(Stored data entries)

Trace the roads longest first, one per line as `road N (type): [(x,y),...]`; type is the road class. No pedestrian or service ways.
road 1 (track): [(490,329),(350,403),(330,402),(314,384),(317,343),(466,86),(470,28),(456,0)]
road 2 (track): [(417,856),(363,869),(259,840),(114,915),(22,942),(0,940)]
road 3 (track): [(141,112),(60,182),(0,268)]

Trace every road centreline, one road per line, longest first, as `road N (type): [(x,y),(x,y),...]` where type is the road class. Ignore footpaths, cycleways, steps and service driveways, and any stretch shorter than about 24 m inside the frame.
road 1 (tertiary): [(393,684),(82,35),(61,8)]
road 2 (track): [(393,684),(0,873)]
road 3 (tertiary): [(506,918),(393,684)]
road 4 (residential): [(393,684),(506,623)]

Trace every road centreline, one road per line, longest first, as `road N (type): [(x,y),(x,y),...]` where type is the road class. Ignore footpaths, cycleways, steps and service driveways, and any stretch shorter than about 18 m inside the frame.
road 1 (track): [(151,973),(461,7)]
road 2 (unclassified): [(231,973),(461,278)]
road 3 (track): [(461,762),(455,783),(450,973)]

YOUR TASK:
Make a verbatim copy of each record.

RESULT OF THIS EXERCISE:
Trace the roads longest first, one per line as `road N (type): [(x,y),...]`; type is the road class. No pedestrian or service ways.
road 1 (track): [(490,329),(350,403),(330,402),(314,384),(317,343),(466,86),(470,28),(456,0)]
road 2 (track): [(417,856),(363,869),(259,840),(114,915),(22,942),(0,940)]
road 3 (track): [(141,112),(60,182),(0,268)]

Trace every road centreline, one road per line, longest first, as `road N (type): [(x,y),(x,y),...]` where type is the road class. Ignore footpaths, cycleways, steps and service driveways, and any stretch shorter than about 24 m inside the frame.
road 1 (tertiary): [(393,684),(82,35),(61,8)]
road 2 (track): [(393,684),(0,873)]
road 3 (tertiary): [(506,918),(393,684)]
road 4 (residential): [(393,684),(506,623)]

Trace every road centreline, one road per line, longest first, as `road N (type): [(x,y),(x,y),...]` where type is the road class. Ignore footpaths, cycleways, steps and service driveways, and any stretch shorter than about 18 m inside the frame.
road 1 (track): [(151,973),(461,7)]
road 2 (unclassified): [(231,973),(461,278)]
road 3 (track): [(461,762),(455,783),(450,973)]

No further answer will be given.